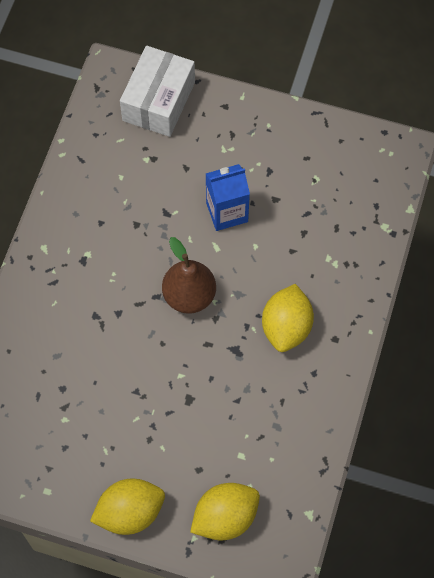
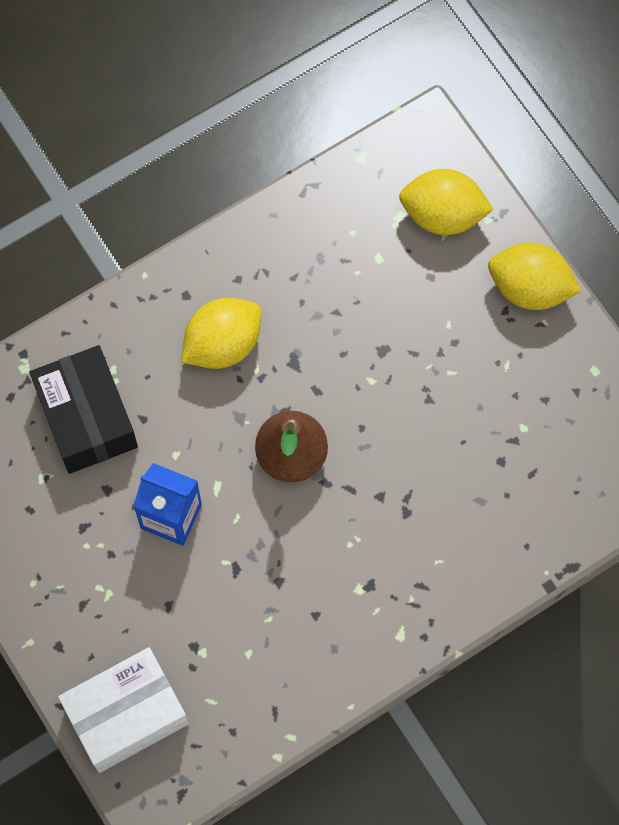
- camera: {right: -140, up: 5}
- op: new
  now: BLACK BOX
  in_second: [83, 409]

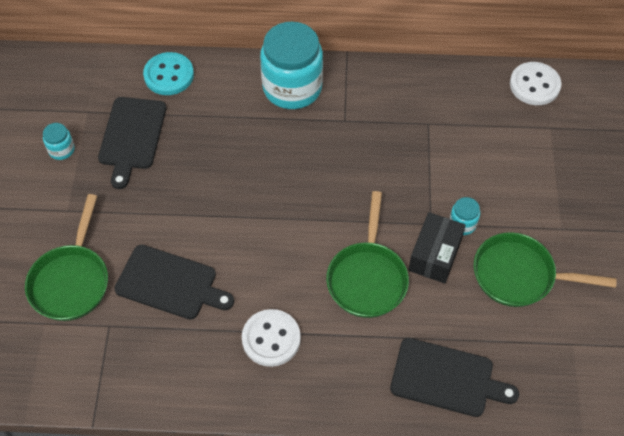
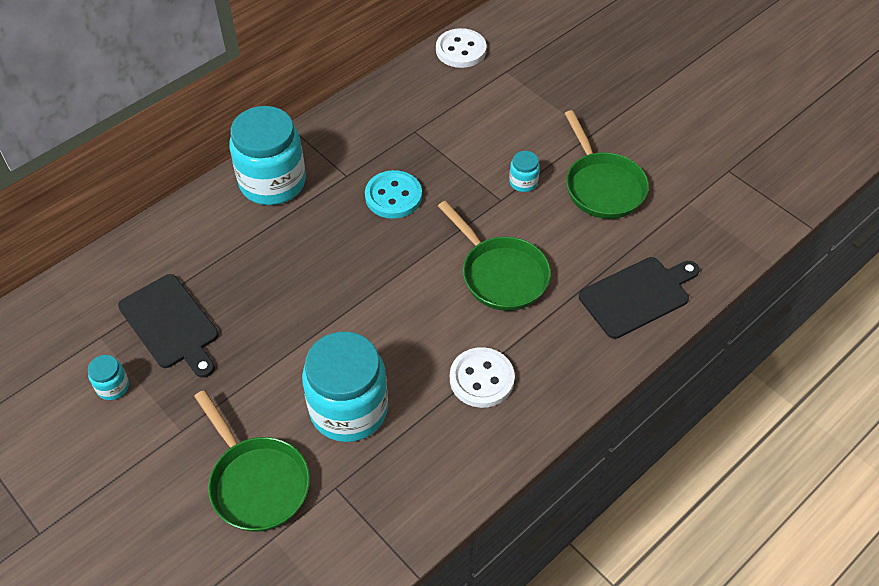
- camera: {right: -45, up: -5}
- op: swapped
  was: BLACK CUTTING BOARD
  now: TURQUOISE JAR
  in_first: [174, 282]
  in_second: [345, 387]
- op: shifted
  was: TURQUOISE BUTTON
  in_first: [168, 73]
  in_second: [393, 194]
- op: rotated
  was: GREEN PAN
  in_first: [545, 269]
  in_second: [606, 164]
  clockwise: -75
- op: gone
  was: BLACK BOX
  in_first: [437, 248]

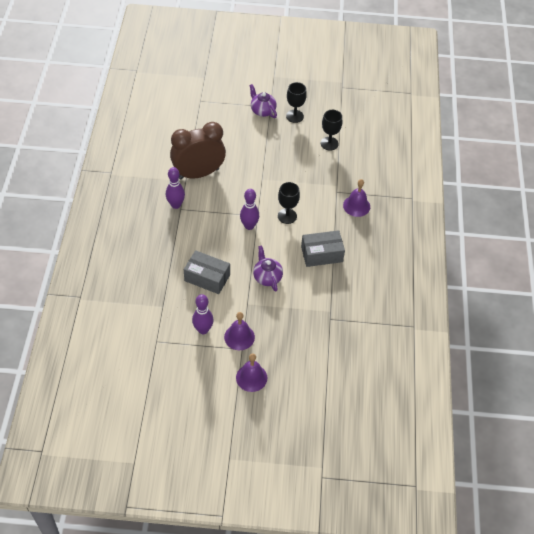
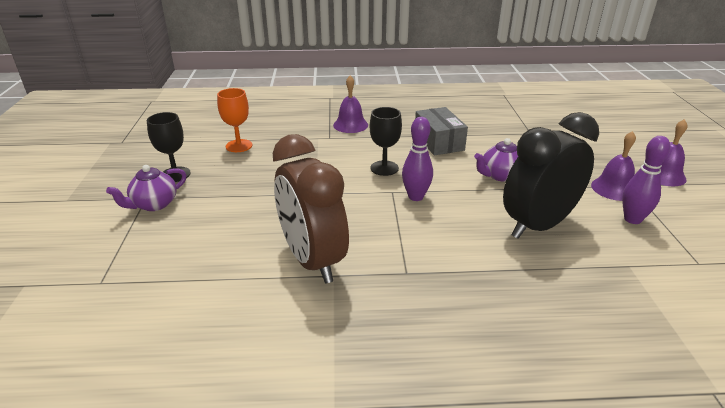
- camera: {right: -95, up: -20}
- op: repainted
  was: BLACK GOBLET
  now: ORANGE GOBLET
  in_first: [331, 130]
  in_second: [234, 120]
- op: swapped
  was: GREY BOX
  now: BLACK CLOCK
  in_first: [207, 272]
  in_second: [551, 175]
- op: gone
  was: PURPLE BOWLING PIN
  in_first: [175, 188]

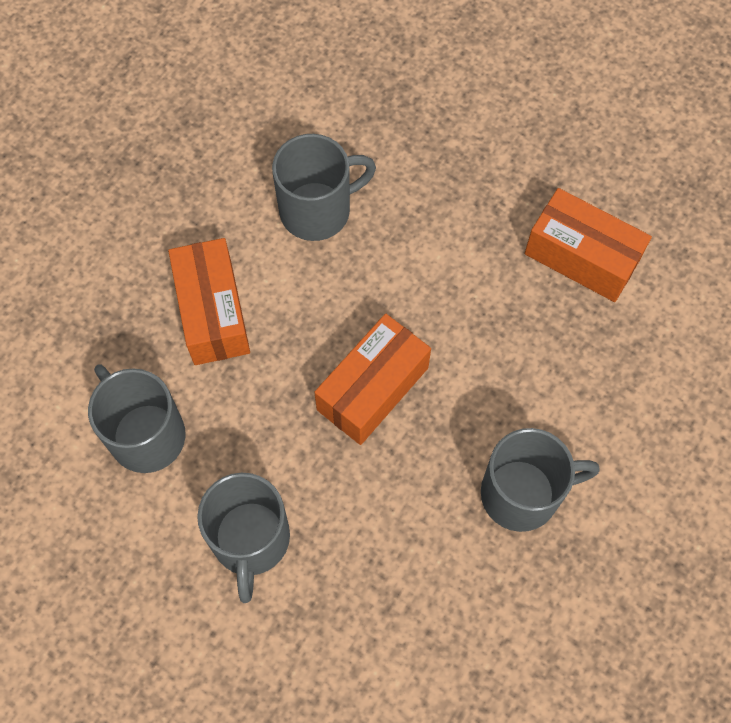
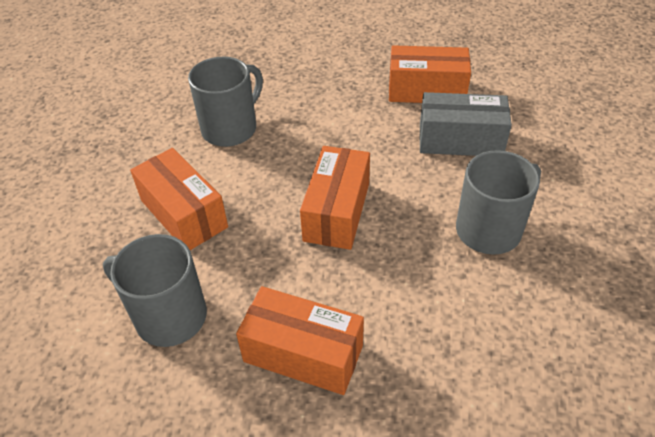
- camera: {right: -25, up: -20}
- op: swapped
  was: GREY MUG
  now: ORANGE BOX
  in_first: [243, 538]
  in_second: [300, 340]
- op: new
  now: GREY BOX
  in_second: [465, 124]

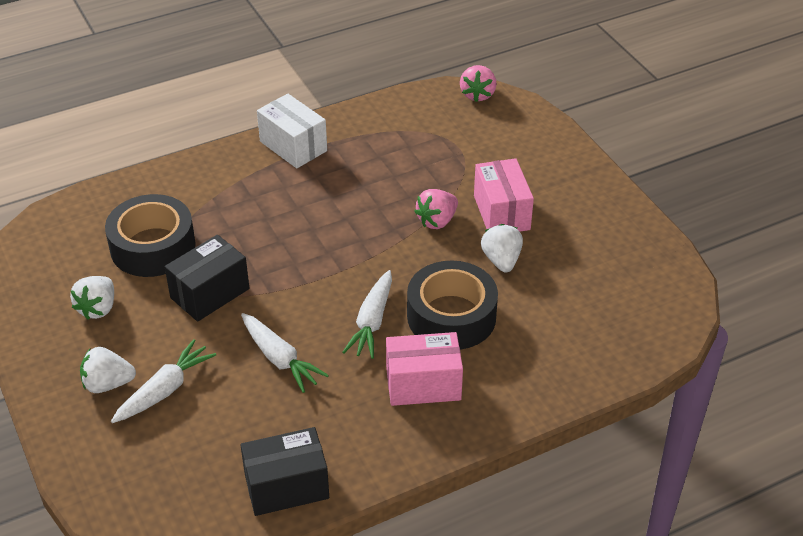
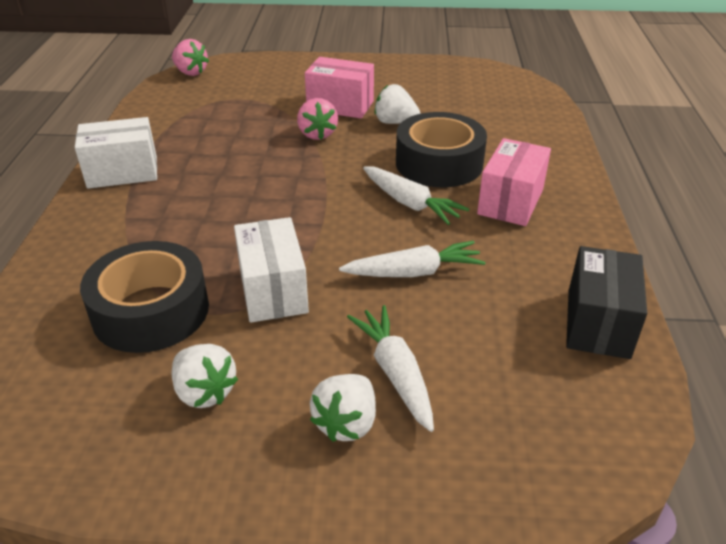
- camera: {right: -60, up: -5}
- op: repainted
  was: BLACK BOX
  now: WHITE BOX
  in_first: [207, 278]
  in_second: [271, 270]

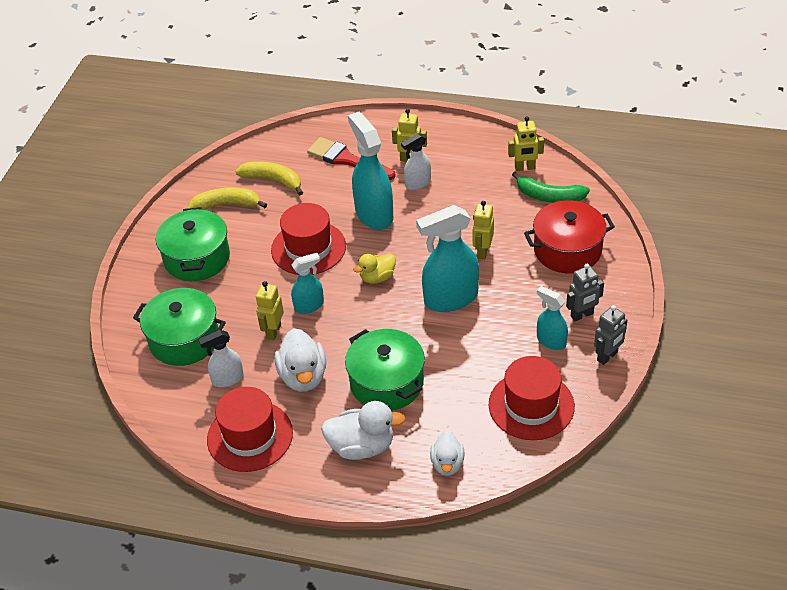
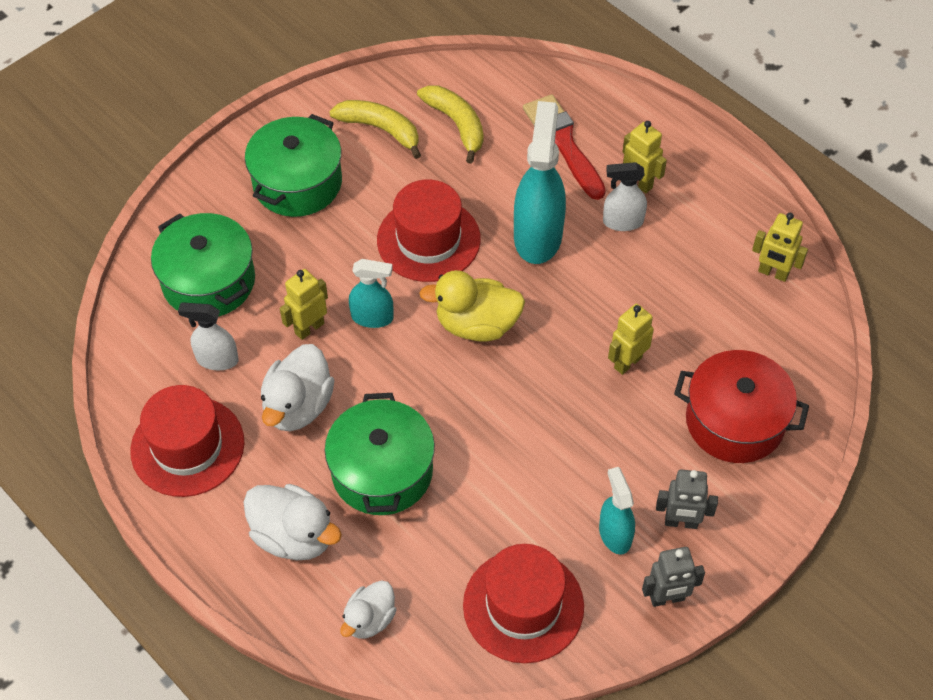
- camera: {right: 30, up: 10}
- op: scaled
  was: YELLOW DUCK
  in_first: [374, 268]
  in_second: [472, 306]
  ratio: 1.58
- op: gone
  was: TURQUOISE SPRAY BOTTLE
  in_first: [447, 258]
- op: gone
  was: GREEN BANANA
  in_first: [551, 187]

To do ▸ Since the listing holds pictures, return everything else in it exactly and omit those.

Result of the exercise ▸
- camera: {right: -140, up: 5}
- op: new
  now: BLACK BOX
  in_second: [83, 409]

- camera: {right: -45, up: -5}
- op: swapped
  was: BLACK CUTTING BOARD
  now: TURQUOISE JAR
  in_first: [174, 282]
  in_second: [345, 387]
- op: shifted
  was: TURQUOISE BUTTON
  in_first: [168, 73]
  in_second: [393, 194]
- op: rotated
  was: GREEN PAN
  in_first: [545, 269]
  in_second: [606, 164]
  clockwise: -75
- op: gone
  was: BLACK BOX
  in_first: [437, 248]

- camera: {right: -95, up: -20}
- op: repainted
  was: BLACK GOBLET
  now: ORANGE GOBLET
  in_first: [331, 130]
  in_second: [234, 120]
- op: swapped
  was: GREY BOX
  now: BLACK CLOCK
  in_first: [207, 272]
  in_second: [551, 175]
- op: gone
  was: PURPLE BOWLING PIN
  in_first: [175, 188]

- camera: {right: -25, up: -20}
- op: swapped
  was: GREY MUG
  now: ORANGE BOX
  in_first: [243, 538]
  in_second: [300, 340]
- op: new
  now: GREY BOX
  in_second: [465, 124]

- camera: {right: -60, up: -5}
- op: repainted
  was: BLACK BOX
  now: WHITE BOX
  in_first: [207, 278]
  in_second: [271, 270]

- camera: {right: 30, up: 10}
- op: scaled
  was: YELLOW DUCK
  in_first: [374, 268]
  in_second: [472, 306]
  ratio: 1.58
- op: gone
  was: TURQUOISE SPRAY BOTTLE
  in_first: [447, 258]
- op: gone
  was: GREEN BANANA
  in_first: [551, 187]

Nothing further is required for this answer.